:: What you are asked to do ::
Output the entries as they appear, skipping images.

++++ Excerpted records ++++

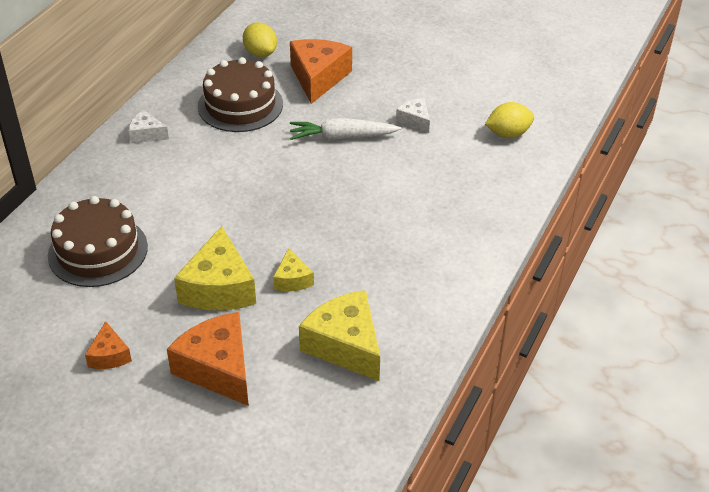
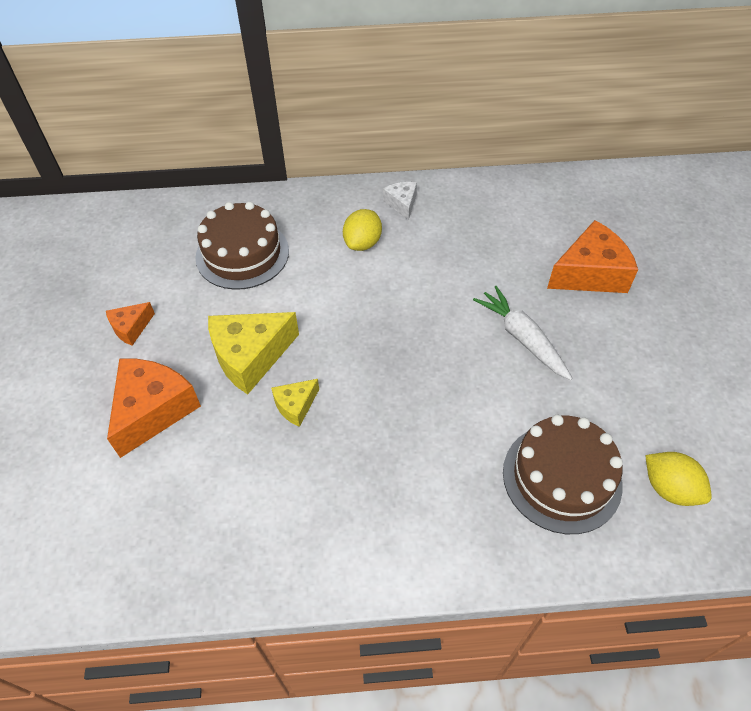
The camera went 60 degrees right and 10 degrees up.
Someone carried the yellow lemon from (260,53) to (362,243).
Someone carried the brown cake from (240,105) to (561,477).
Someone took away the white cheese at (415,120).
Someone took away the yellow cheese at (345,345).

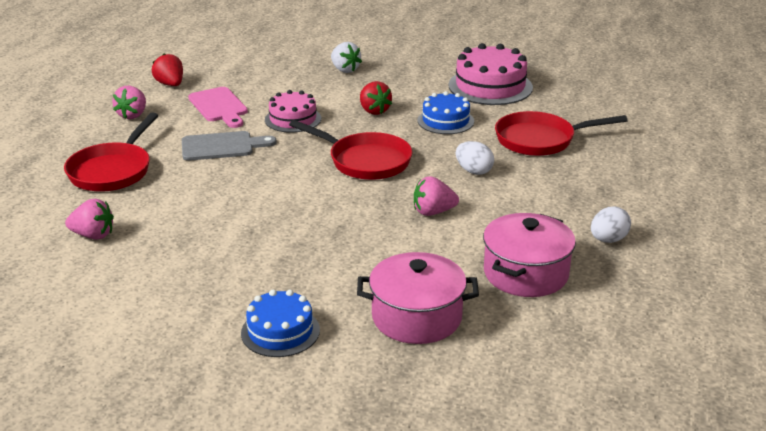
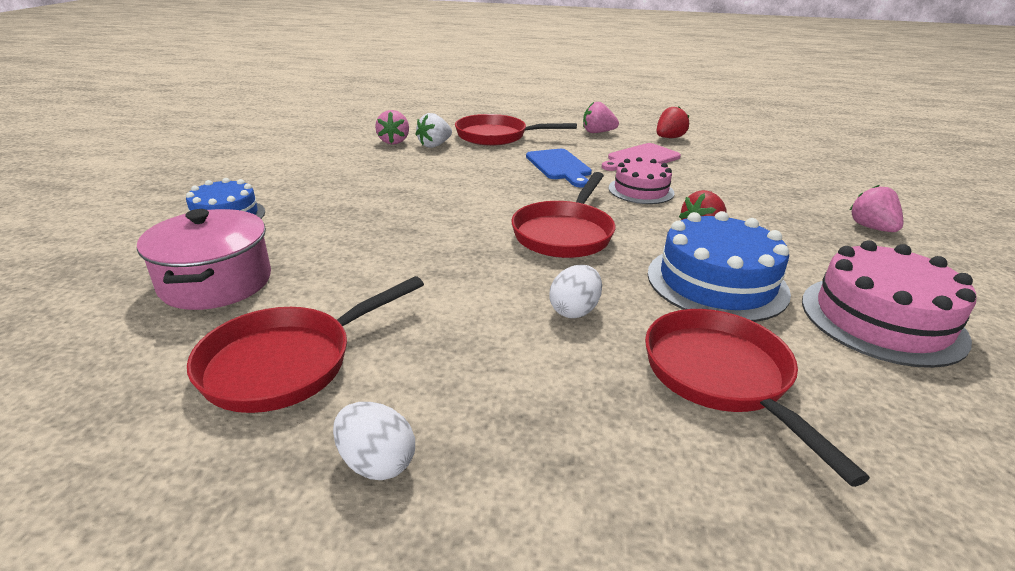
The camera went 80 degrees right and 0 degrees up.
Someone carried the white strawberry from (345,70) to (434,145).
Someone scaled the blue cake at (445,121) by 1.58.
Someone repainted the grey cutting board at (222,146), which became the blue cutting board at (559,166).
Someone carried the pink strawberry from (433,212) to (871,228).
Someone swapped the pink pot at (526,273) for the red pan at (287,363).

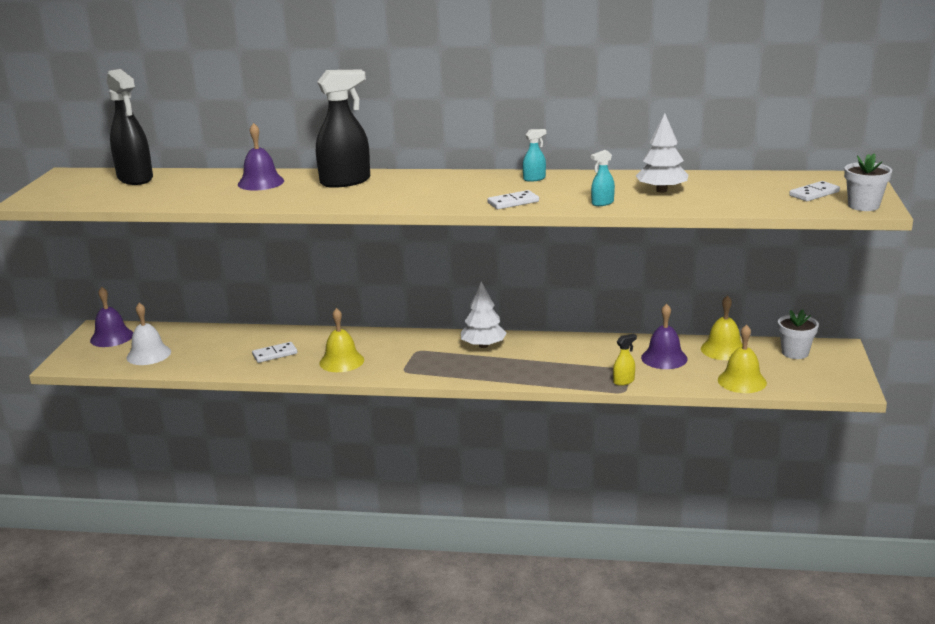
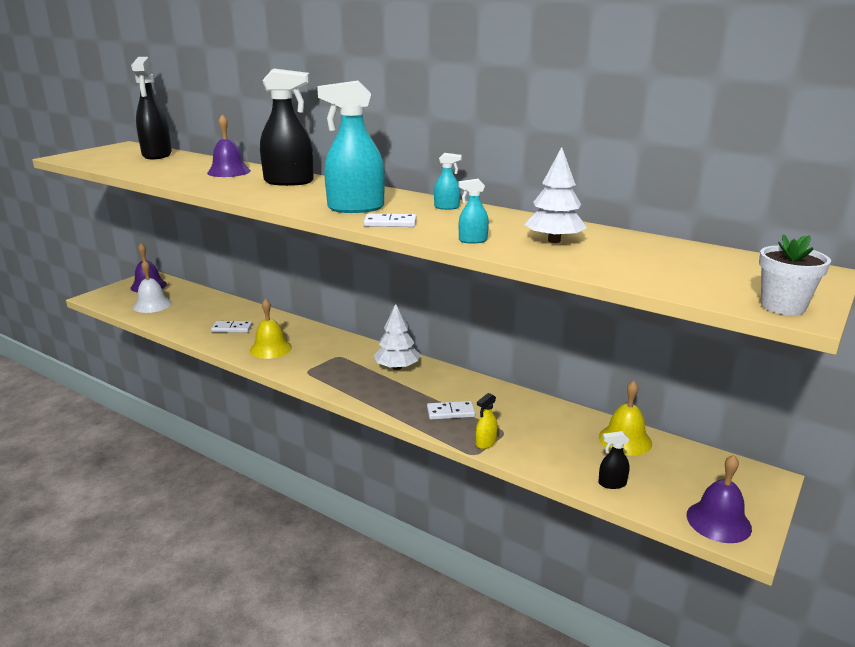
The camera went 25 degrees right and 0 degrees up.
Someone carried the white domino from (814,194) to (450,412).
Someone carried the purple bell from (664,358) to (718,521).
Someone took away the white flower pot at (795,353).
Someone swapped the yellow bell at (742,381) for the black spray bottle at (612,483).
Someone rotated the yellow spray bottle at (624,381) by 135 degrees clockwise.
Someone put down the turquoise spray bottle at (355,208).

++++

:: Task output ::
The camera went 60 degrees right and 10 degrees up.
Someone carried the yellow lemon from (260,53) to (362,243).
Someone carried the brown cake from (240,105) to (561,477).
Someone took away the white cheese at (415,120).
Someone took away the yellow cheese at (345,345).

The camera went 80 degrees right and 0 degrees up.
Someone carried the white strawberry from (345,70) to (434,145).
Someone scaled the blue cake at (445,121) by 1.58.
Someone repainted the grey cutting board at (222,146), which became the blue cutting board at (559,166).
Someone carried the pink strawberry from (433,212) to (871,228).
Someone swapped the pink pot at (526,273) for the red pan at (287,363).

The camera went 25 degrees right and 0 degrees up.
Someone carried the white domino from (814,194) to (450,412).
Someone carried the purple bell from (664,358) to (718,521).
Someone took away the white flower pot at (795,353).
Someone swapped the yellow bell at (742,381) for the black spray bottle at (612,483).
Someone rotated the yellow spray bottle at (624,381) by 135 degrees clockwise.
Someone put down the turquoise spray bottle at (355,208).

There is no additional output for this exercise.